Work order
Which lines below fall between the one containing "DHT2 pin VCC: GND -> 3V3" and the one containing "SERVO3 pin GND: none -> GND"? Repeat them exactly, counting both of those lines, and add nothing else.
[[ Recorded data open ]]
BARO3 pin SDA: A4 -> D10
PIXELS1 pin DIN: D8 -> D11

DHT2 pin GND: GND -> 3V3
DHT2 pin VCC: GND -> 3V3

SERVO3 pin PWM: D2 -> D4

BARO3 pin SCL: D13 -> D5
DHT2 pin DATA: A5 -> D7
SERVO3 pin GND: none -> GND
[[ Recorded data closed ]]
[[ Recorded data open ]]
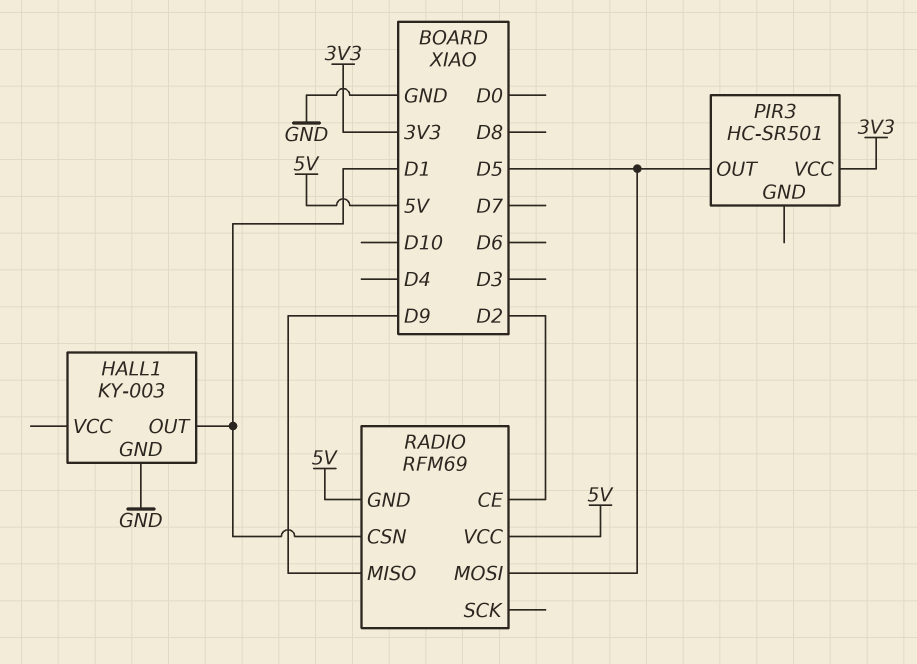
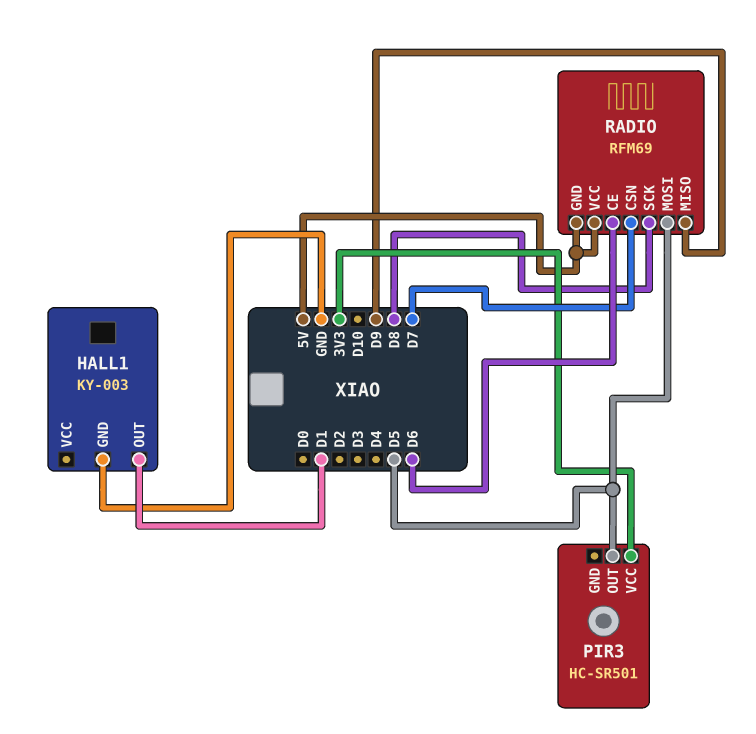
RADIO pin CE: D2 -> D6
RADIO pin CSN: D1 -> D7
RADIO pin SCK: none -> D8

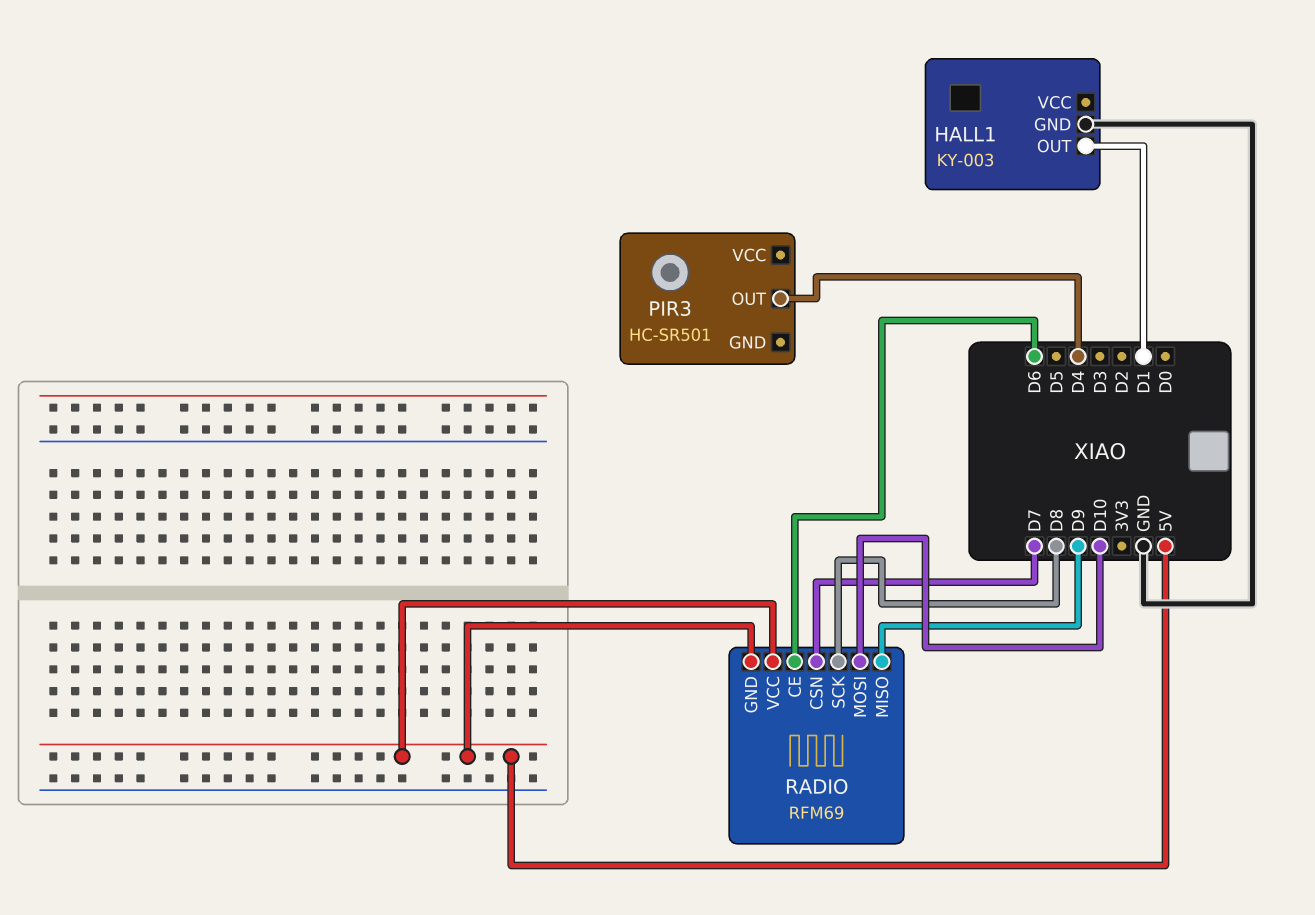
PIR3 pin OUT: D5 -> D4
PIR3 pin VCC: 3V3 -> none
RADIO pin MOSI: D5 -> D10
[[ Recorded data closed ]]
Result of the exercise
DHT2 pin VCC: GND -> 3V3

SERVO3 pin PWM: D2 -> D4

BARO3 pin SCL: D13 -> D5
DHT2 pin DATA: A5 -> D7
SERVO3 pin GND: none -> GND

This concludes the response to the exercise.